### How to complete this task
Reproduce the entries shown below only from the line with "marker (yellow) [237, 382]" down to the line with "cheese (orange) [537, 325]", keeping both end lines and copying each one exactly.

### Listed entries
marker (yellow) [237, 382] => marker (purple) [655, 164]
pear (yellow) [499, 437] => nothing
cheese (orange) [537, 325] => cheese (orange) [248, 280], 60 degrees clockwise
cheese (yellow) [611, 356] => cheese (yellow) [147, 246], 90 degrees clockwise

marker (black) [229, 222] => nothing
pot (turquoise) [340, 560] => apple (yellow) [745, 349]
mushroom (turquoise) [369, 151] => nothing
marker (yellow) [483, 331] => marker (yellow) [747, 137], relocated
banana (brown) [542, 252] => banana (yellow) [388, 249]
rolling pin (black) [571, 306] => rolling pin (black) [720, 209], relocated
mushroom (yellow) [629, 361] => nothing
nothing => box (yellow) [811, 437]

...

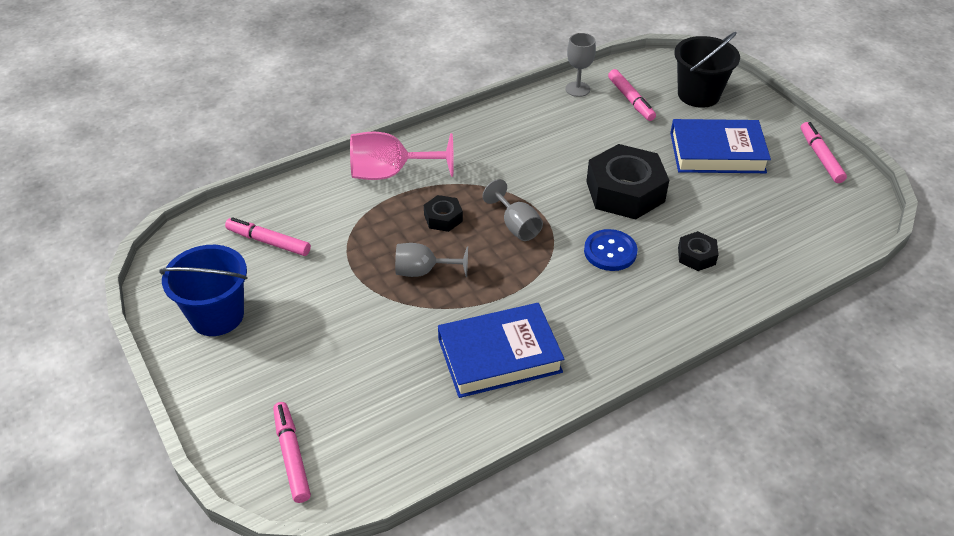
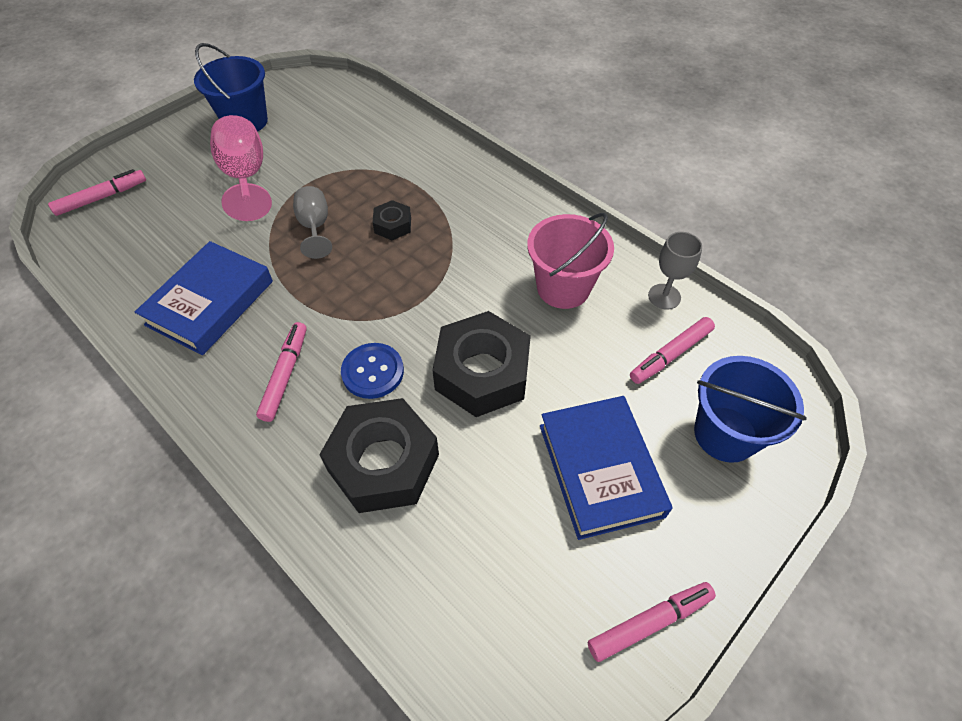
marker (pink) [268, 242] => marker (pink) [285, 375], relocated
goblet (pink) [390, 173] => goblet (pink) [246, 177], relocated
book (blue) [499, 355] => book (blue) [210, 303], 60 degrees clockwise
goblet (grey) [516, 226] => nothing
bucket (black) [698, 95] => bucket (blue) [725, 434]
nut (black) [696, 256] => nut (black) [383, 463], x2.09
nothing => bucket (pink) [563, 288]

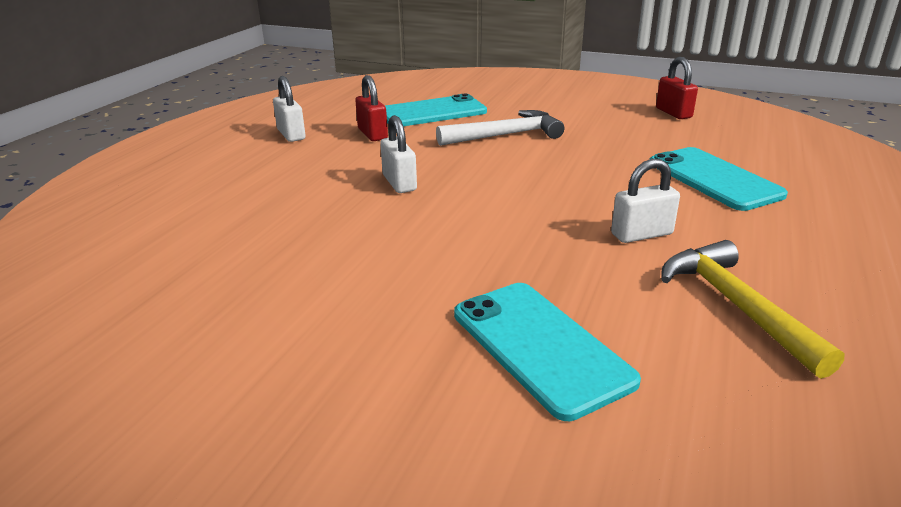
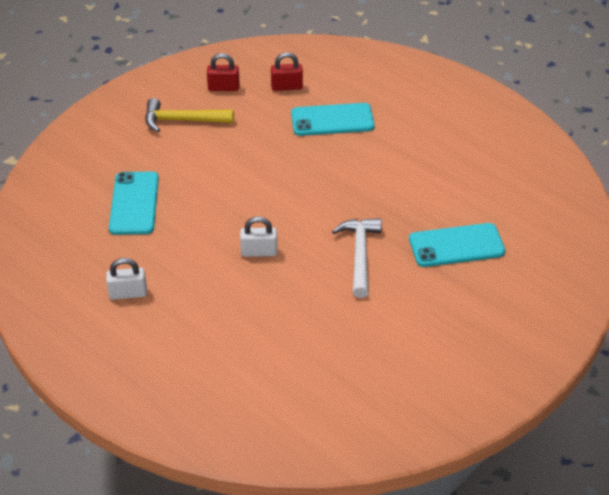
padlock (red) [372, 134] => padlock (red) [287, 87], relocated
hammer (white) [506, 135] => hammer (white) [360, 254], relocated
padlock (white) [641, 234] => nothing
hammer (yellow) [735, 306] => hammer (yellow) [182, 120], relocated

### Solution for this task
marker (yellow) [237, 382] => marker (purple) [655, 164]
pear (yellow) [499, 437] => nothing
cheese (orange) [537, 325] => cheese (orange) [248, 280], 60 degrees clockwise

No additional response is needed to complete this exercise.